What you need to do:
Would you please transcribe, exactly as written, the lines of the entries below starting at the one that holds "camera: 50 degrees left, 5 degrees up" and ending at the one that holds "camera: 150 degrees left, 20 degrees up", both included?

(Coordinate-based object records)
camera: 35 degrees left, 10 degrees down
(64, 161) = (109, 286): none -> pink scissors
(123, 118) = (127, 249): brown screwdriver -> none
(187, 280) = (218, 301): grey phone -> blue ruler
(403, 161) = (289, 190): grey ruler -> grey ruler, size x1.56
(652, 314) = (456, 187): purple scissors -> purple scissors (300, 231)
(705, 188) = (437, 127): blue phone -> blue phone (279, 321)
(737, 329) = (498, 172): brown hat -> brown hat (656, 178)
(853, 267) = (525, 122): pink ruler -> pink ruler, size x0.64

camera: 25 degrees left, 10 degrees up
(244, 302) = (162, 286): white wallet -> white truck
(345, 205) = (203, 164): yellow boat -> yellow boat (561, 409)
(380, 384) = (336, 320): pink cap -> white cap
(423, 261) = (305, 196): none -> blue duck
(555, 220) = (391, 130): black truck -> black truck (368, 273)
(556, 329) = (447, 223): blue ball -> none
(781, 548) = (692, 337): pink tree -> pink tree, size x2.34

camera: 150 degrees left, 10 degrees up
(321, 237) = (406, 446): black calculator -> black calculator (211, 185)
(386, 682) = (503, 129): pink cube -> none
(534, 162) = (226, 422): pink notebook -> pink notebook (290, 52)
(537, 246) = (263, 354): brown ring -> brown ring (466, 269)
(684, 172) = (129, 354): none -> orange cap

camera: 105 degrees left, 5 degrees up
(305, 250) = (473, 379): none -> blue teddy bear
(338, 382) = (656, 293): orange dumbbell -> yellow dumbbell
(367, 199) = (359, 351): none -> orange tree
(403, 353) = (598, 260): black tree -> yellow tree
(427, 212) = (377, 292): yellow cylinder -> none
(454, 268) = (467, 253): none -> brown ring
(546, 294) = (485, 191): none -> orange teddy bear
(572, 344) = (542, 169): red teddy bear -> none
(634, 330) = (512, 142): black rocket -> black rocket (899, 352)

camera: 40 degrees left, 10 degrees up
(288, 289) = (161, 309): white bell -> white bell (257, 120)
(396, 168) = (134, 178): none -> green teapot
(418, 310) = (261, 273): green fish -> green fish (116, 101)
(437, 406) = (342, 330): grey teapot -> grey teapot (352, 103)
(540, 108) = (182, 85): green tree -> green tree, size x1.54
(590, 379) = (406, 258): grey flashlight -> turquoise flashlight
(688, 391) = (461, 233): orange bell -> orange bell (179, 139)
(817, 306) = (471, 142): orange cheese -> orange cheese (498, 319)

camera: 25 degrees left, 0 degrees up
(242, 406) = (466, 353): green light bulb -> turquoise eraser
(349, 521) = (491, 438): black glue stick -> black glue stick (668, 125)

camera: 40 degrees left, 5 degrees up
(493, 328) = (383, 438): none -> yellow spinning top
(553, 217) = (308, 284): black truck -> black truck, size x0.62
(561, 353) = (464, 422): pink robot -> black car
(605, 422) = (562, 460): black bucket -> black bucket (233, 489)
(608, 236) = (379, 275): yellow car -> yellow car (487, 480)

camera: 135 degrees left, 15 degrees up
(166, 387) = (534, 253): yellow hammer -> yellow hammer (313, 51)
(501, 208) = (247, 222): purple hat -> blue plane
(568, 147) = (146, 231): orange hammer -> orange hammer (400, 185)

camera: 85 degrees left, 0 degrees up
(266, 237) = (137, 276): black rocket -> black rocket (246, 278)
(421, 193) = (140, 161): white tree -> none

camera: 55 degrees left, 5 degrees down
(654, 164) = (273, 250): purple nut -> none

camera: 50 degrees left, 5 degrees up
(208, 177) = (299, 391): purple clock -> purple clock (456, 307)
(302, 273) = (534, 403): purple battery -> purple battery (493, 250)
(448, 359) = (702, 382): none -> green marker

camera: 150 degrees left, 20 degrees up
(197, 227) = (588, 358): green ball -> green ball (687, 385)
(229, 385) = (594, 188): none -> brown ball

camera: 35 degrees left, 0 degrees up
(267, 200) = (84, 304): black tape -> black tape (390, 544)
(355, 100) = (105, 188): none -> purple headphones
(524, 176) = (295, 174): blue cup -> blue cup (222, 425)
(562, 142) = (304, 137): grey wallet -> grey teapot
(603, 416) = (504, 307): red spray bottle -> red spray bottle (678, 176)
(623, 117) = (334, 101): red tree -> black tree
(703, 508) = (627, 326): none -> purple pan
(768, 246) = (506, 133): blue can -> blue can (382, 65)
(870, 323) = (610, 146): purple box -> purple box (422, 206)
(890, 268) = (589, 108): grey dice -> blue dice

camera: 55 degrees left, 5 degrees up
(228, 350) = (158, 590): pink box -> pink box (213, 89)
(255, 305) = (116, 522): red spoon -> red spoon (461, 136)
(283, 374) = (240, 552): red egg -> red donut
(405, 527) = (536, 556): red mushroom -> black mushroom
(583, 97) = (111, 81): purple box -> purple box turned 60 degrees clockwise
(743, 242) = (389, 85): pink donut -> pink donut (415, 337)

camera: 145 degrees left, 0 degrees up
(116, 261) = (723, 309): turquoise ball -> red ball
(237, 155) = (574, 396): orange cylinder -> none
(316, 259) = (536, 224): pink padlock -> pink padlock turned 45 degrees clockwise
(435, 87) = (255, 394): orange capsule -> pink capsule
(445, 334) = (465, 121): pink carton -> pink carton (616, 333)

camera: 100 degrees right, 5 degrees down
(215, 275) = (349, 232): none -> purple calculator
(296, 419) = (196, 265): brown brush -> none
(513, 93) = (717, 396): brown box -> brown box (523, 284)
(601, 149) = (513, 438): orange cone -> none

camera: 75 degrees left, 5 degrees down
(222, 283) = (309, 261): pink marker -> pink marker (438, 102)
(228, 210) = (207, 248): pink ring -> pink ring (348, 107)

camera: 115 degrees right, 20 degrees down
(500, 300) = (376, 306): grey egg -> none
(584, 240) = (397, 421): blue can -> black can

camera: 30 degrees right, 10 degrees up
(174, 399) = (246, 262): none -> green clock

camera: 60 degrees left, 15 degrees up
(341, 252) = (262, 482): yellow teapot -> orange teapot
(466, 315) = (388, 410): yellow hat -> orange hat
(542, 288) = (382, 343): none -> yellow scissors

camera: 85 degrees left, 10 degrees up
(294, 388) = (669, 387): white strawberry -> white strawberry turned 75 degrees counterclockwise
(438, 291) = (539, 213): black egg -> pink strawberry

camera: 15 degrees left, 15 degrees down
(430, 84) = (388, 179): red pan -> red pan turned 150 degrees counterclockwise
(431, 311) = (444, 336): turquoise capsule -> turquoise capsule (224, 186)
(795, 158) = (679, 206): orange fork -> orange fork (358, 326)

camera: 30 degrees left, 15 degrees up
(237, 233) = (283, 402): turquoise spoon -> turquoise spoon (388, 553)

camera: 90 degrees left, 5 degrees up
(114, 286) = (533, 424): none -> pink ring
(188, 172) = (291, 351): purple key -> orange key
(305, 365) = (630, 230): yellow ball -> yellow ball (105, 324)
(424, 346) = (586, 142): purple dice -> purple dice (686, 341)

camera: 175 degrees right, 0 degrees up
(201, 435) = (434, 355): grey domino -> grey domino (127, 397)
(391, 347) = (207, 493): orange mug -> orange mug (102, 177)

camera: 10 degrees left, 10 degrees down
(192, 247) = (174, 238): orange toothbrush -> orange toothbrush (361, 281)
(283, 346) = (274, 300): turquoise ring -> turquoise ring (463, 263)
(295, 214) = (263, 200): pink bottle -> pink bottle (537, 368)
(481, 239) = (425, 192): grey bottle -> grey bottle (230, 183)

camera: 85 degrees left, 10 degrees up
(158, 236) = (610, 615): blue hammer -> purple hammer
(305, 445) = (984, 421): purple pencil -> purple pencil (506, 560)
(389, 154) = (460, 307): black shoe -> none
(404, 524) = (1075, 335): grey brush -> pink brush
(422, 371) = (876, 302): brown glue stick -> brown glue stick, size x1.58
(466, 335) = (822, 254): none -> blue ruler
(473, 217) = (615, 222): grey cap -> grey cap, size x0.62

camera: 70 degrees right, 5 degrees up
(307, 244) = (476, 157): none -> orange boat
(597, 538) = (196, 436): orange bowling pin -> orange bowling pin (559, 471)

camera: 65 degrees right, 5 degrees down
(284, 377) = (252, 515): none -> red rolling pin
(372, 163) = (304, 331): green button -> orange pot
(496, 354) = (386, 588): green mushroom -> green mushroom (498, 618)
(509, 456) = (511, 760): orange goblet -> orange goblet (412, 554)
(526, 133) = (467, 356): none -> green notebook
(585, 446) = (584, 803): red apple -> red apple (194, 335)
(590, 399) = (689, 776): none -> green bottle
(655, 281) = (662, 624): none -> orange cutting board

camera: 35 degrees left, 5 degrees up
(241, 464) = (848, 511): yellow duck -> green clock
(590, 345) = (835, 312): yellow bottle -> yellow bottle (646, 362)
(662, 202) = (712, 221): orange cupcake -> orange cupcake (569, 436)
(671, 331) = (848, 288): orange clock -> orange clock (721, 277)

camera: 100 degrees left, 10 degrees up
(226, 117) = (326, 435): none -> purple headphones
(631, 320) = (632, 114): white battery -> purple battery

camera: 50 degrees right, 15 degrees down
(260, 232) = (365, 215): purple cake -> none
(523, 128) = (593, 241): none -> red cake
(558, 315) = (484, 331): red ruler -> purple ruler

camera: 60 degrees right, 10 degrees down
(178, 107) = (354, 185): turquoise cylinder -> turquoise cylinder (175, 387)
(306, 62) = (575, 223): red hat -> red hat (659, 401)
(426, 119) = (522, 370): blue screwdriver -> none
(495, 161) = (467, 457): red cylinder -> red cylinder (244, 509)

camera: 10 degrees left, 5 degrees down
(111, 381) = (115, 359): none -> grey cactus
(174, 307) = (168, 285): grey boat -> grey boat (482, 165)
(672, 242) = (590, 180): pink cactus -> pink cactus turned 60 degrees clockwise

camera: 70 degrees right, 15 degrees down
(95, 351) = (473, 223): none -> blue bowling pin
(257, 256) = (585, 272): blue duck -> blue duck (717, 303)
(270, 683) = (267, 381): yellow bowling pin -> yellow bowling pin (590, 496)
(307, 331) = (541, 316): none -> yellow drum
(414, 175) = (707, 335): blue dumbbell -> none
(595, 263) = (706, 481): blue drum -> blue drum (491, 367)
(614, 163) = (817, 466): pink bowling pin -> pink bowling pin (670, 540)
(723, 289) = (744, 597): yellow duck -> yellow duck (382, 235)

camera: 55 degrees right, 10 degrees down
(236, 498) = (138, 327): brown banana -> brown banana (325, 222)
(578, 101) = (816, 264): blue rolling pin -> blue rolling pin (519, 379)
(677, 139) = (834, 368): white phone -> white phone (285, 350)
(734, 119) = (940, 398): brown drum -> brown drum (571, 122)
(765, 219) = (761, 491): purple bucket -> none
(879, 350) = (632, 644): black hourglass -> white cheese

Solution to the exercise:
camera: 50 degrees left, 5 degrees up
(208, 177) = (299, 391): purple clock -> purple clock (456, 307)
(302, 273) = (534, 403): purple battery -> purple battery (493, 250)
(448, 359) = (702, 382): none -> green marker

camera: 150 degrees left, 20 degrees up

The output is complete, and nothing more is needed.